### [Task]
Run through the records and, wherever a line holds the word "none", return that line.

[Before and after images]
>>>>

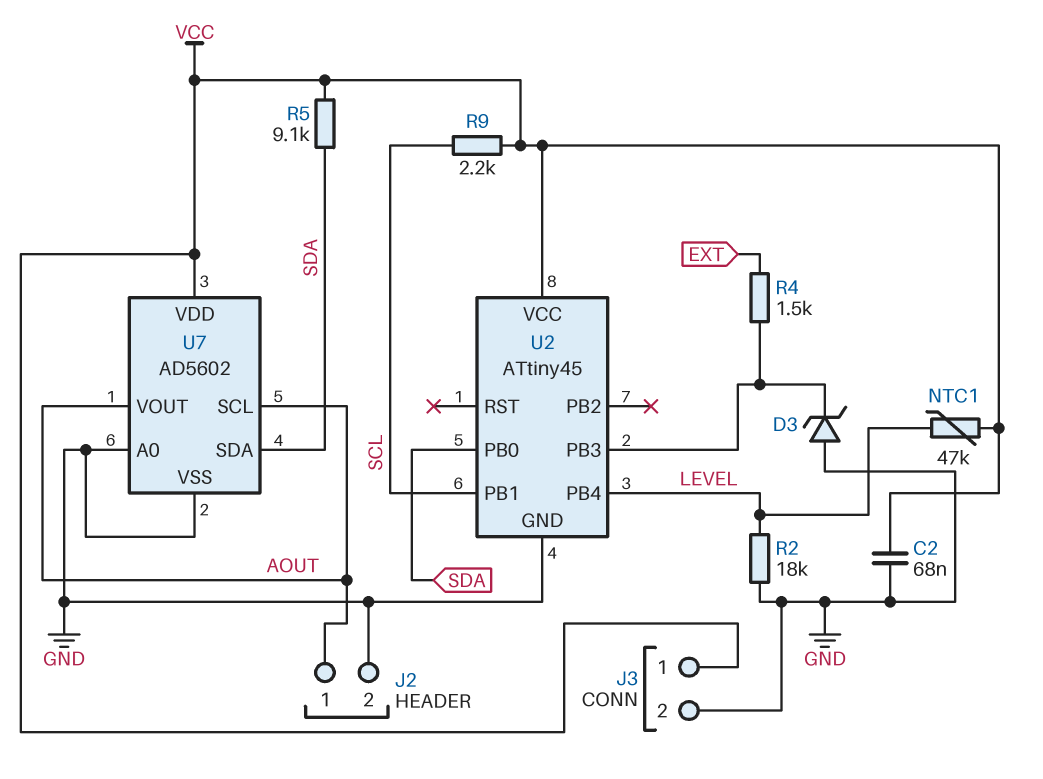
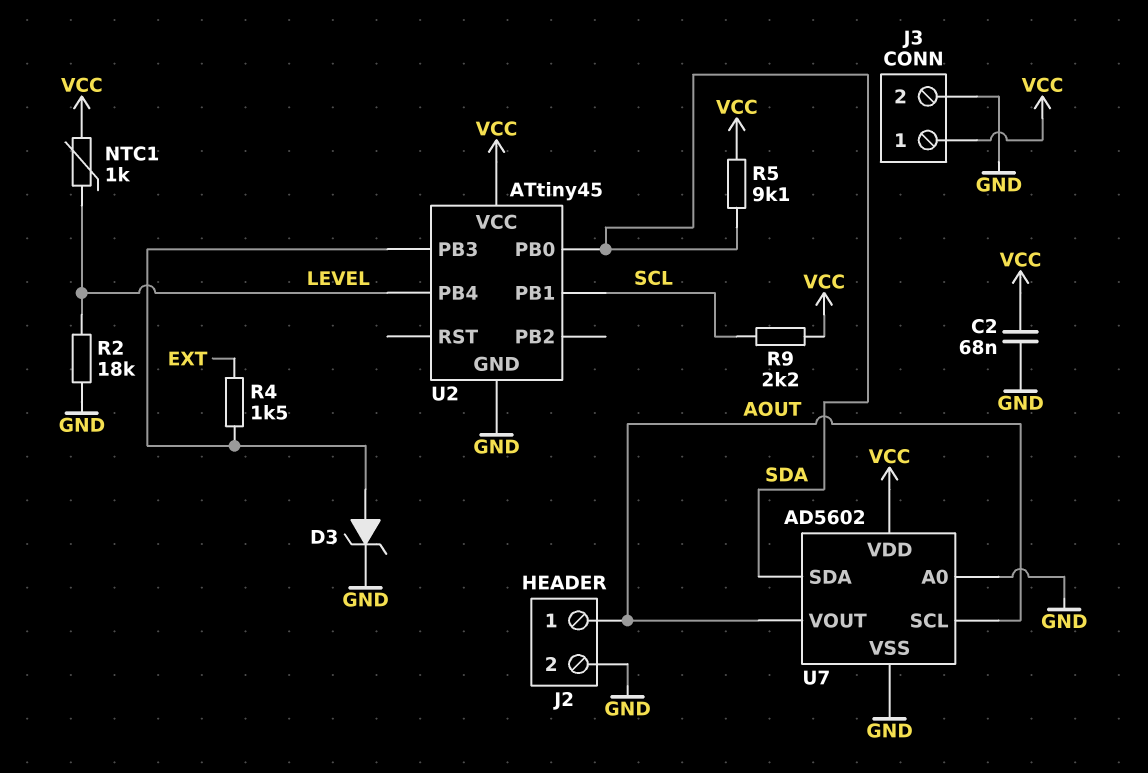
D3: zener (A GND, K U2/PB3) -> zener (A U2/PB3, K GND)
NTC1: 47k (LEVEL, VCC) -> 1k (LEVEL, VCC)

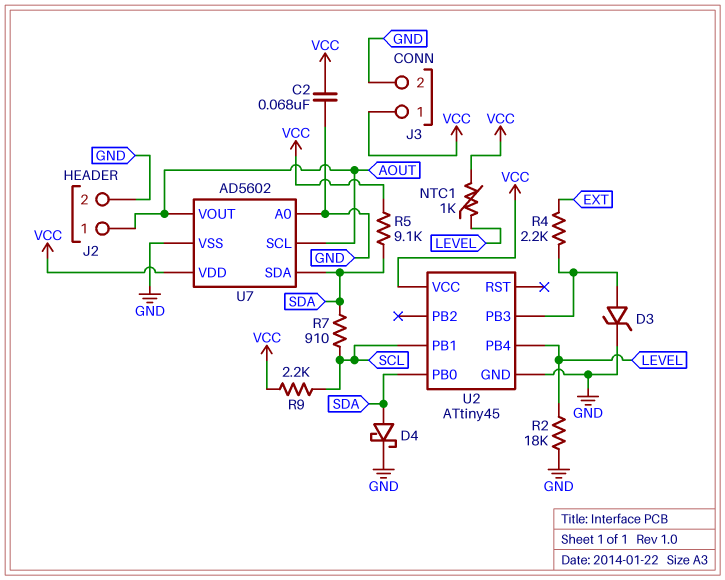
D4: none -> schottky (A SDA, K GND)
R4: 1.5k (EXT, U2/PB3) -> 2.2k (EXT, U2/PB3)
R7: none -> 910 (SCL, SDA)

<<<<

### [Exercise solution]
D4: none -> schottky (A SDA, K GND)
R7: none -> 910 (SCL, SDA)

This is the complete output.